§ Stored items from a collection
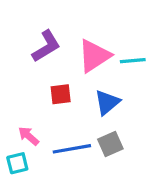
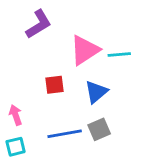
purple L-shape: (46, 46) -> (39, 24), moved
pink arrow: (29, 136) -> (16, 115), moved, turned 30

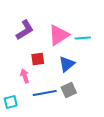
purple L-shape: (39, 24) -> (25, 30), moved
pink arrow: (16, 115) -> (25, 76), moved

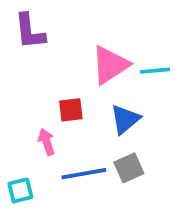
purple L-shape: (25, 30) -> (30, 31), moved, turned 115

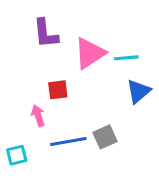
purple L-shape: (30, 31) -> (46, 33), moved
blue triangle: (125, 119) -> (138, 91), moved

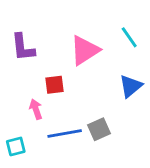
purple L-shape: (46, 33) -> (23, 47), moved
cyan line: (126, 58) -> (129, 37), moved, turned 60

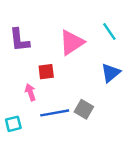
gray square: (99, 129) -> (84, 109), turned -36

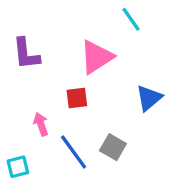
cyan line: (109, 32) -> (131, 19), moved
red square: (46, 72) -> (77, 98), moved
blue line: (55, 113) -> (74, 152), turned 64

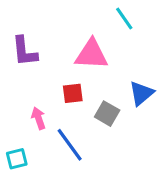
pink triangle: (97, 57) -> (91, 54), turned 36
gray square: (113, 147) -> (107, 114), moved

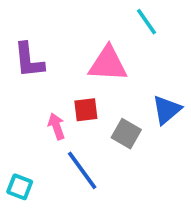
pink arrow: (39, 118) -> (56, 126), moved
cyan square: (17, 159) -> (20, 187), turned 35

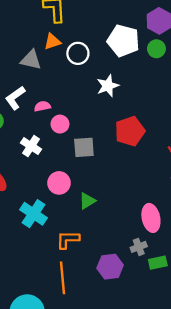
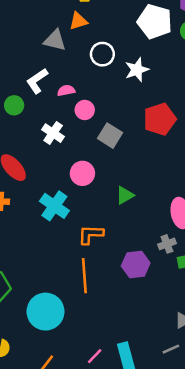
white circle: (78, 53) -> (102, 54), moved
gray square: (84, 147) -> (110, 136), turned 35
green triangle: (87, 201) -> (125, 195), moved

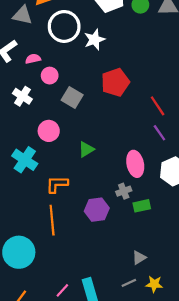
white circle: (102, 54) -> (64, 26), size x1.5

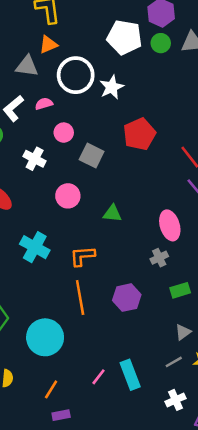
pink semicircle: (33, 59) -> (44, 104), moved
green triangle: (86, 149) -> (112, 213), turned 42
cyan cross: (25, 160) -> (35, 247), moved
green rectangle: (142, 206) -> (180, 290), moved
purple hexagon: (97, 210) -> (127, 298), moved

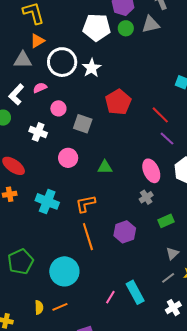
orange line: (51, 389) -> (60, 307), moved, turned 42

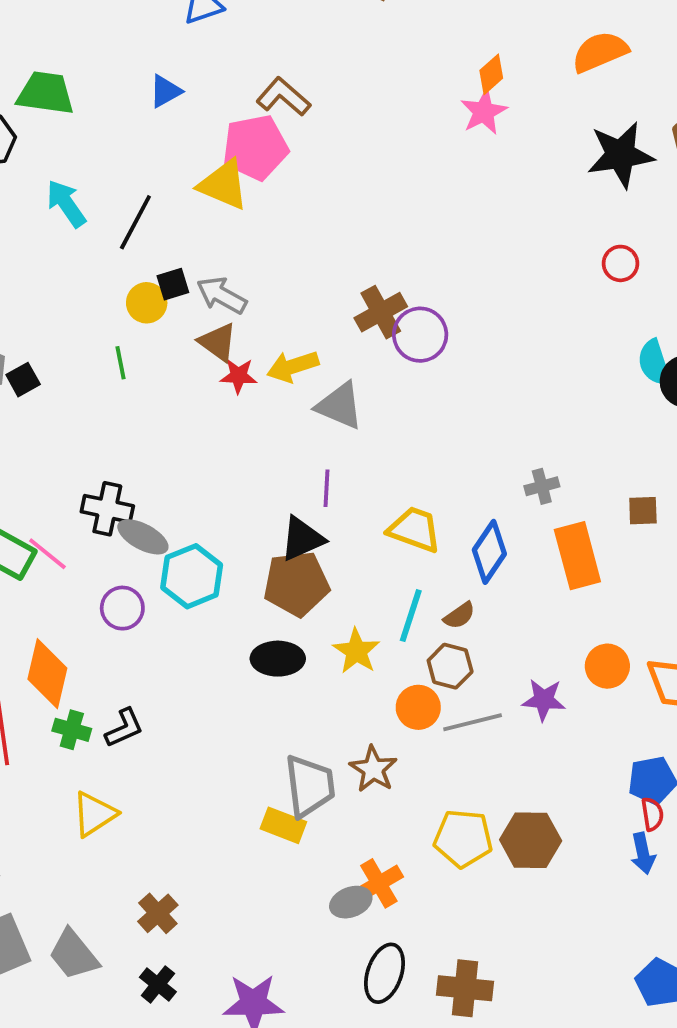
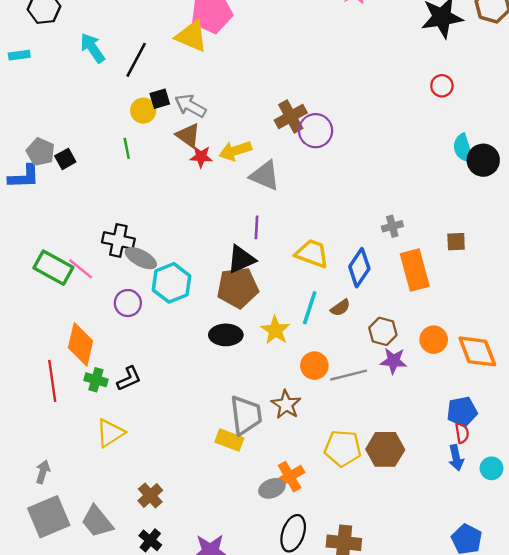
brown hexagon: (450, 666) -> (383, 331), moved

§ Work request
Pull out all lines from the entries above that include the word "cyan".

§ Answer space
cyan line: (126, 58) -> (129, 37), moved, turned 60
cyan line: (109, 32) -> (131, 19), moved
cyan square: (17, 159) -> (20, 187), turned 35
cyan cross: (25, 160) -> (35, 247), moved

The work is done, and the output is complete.